Items from a data source
=-=-=-=-=
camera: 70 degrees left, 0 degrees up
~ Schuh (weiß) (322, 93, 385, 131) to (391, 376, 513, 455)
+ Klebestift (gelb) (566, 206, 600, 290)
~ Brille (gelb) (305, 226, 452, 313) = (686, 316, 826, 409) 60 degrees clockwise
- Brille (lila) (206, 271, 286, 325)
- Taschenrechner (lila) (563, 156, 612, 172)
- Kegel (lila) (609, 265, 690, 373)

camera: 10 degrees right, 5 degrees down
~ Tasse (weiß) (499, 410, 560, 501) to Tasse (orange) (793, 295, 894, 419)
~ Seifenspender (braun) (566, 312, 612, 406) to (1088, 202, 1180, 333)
=-=-=-=-=
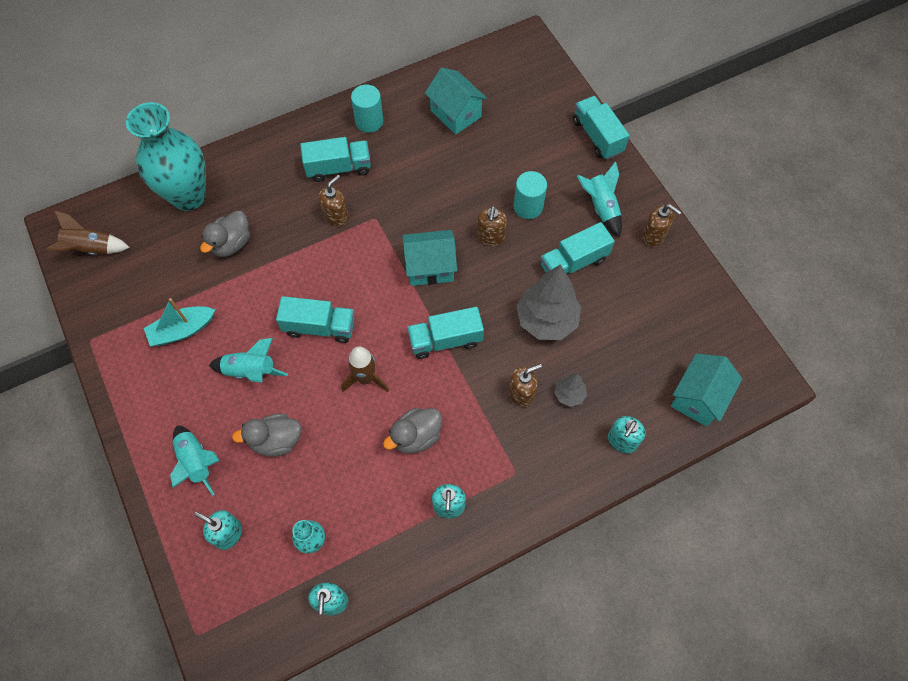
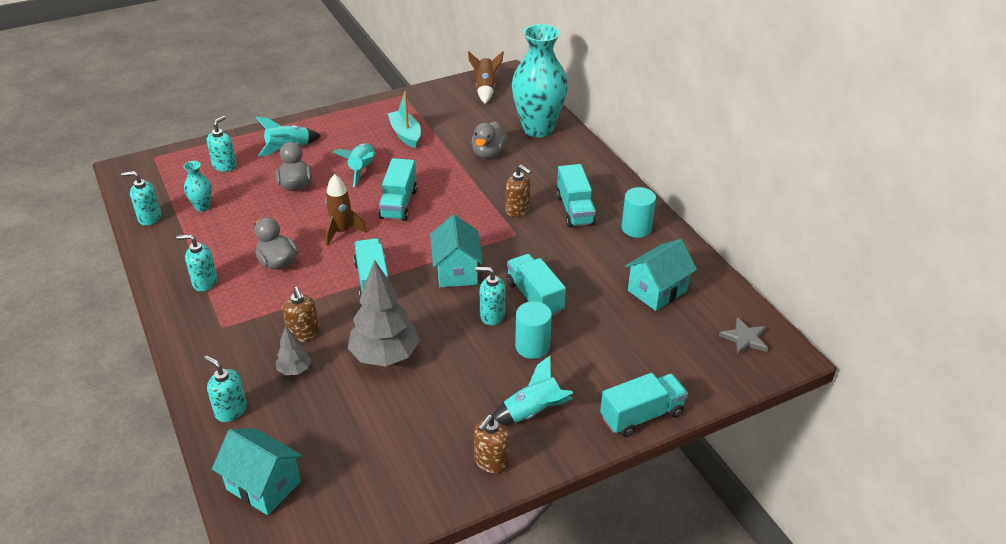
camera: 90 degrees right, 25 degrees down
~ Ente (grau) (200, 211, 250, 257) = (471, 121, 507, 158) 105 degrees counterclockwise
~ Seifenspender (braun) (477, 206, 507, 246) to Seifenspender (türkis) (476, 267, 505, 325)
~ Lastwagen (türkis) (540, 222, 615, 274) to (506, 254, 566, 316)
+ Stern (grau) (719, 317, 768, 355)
=-=-=-=-=
WHAT IS REQUIRED
Check each line of the records above for "gelb", and copy those that have it.

TASK RESPONSE
+ Klebestift (gelb) (566, 206, 600, 290)
~ Brille (gelb) (305, 226, 452, 313) = (686, 316, 826, 409) 60 degrees clockwise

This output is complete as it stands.